(Records drawn from a dataset)
□ □ □ □ □ □ □

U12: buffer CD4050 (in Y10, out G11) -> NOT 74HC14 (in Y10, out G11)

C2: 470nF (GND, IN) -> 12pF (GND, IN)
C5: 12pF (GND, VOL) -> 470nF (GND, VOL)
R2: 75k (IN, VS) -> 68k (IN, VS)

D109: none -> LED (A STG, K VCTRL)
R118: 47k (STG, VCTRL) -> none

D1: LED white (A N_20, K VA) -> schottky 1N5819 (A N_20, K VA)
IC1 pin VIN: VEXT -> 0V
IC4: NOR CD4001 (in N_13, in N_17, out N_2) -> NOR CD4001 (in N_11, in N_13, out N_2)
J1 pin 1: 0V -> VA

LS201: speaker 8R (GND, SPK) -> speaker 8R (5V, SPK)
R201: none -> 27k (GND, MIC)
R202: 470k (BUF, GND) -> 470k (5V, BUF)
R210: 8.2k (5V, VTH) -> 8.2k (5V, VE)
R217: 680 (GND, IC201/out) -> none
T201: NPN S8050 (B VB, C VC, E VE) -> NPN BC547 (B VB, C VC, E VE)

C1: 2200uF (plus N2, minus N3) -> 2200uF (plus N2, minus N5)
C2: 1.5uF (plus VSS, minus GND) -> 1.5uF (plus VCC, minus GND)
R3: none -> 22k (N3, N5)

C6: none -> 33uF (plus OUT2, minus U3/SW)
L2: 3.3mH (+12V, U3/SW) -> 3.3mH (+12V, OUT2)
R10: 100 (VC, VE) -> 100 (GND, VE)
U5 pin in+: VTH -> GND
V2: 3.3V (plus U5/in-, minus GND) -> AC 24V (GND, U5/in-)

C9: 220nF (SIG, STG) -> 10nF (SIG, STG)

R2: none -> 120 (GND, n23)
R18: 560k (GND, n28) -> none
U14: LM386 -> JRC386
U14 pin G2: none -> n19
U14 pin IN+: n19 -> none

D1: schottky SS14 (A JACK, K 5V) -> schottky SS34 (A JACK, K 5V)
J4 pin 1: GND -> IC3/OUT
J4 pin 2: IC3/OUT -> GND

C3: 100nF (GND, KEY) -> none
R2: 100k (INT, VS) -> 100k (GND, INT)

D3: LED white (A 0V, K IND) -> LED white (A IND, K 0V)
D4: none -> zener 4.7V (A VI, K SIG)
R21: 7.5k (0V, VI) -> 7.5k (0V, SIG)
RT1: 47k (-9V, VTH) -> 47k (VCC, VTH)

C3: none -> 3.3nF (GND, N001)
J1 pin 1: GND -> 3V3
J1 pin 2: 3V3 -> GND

□ □ □ □ □ □ □

Problem requirements:
Beginning at the top of the data, please return every line until and including the line containing "D3: LED white", copied exactly, and nothing past it.

Answer to the exercise:
U12: buffer CD4050 (in Y10, out G11) -> NOT 74HC14 (in Y10, out G11)

C2: 470nF (GND, IN) -> 12pF (GND, IN)
C5: 12pF (GND, VOL) -> 470nF (GND, VOL)
R2: 75k (IN, VS) -> 68k (IN, VS)

D109: none -> LED (A STG, K VCTRL)
R118: 47k (STG, VCTRL) -> none

D1: LED white (A N_20, K VA) -> schottky 1N5819 (A N_20, K VA)
IC1 pin VIN: VEXT -> 0V
IC4: NOR CD4001 (in N_13, in N_17, out N_2) -> NOR CD4001 (in N_11, in N_13, out N_2)
J1 pin 1: 0V -> VA

LS201: speaker 8R (GND, SPK) -> speaker 8R (5V, SPK)
R201: none -> 27k (GND, MIC)
R202: 470k (BUF, GND) -> 470k (5V, BUF)
R210: 8.2k (5V, VTH) -> 8.2k (5V, VE)
R217: 680 (GND, IC201/out) -> none
T201: NPN S8050 (B VB, C VC, E VE) -> NPN BC547 (B VB, C VC, E VE)

C1: 2200uF (plus N2, minus N3) -> 2200uF (plus N2, minus N5)
C2: 1.5uF (plus VSS, minus GND) -> 1.5uF (plus VCC, minus GND)
R3: none -> 22k (N3, N5)

C6: none -> 33uF (plus OUT2, minus U3/SW)
L2: 3.3mH (+12V, U3/SW) -> 3.3mH (+12V, OUT2)
R10: 100 (VC, VE) -> 100 (GND, VE)
U5 pin in+: VTH -> GND
V2: 3.3V (plus U5/in-, minus GND) -> AC 24V (GND, U5/in-)

C9: 220nF (SIG, STG) -> 10nF (SIG, STG)

R2: none -> 120 (GND, n23)
R18: 560k (GND, n28) -> none
U14: LM386 -> JRC386
U14 pin G2: none -> n19
U14 pin IN+: n19 -> none

D1: schottky SS14 (A JACK, K 5V) -> schottky SS34 (A JACK, K 5V)
J4 pin 1: GND -> IC3/OUT
J4 pin 2: IC3/OUT -> GND

C3: 100nF (GND, KEY) -> none
R2: 100k (INT, VS) -> 100k (GND, INT)

D3: LED white (A 0V, K IND) -> LED white (A IND, K 0V)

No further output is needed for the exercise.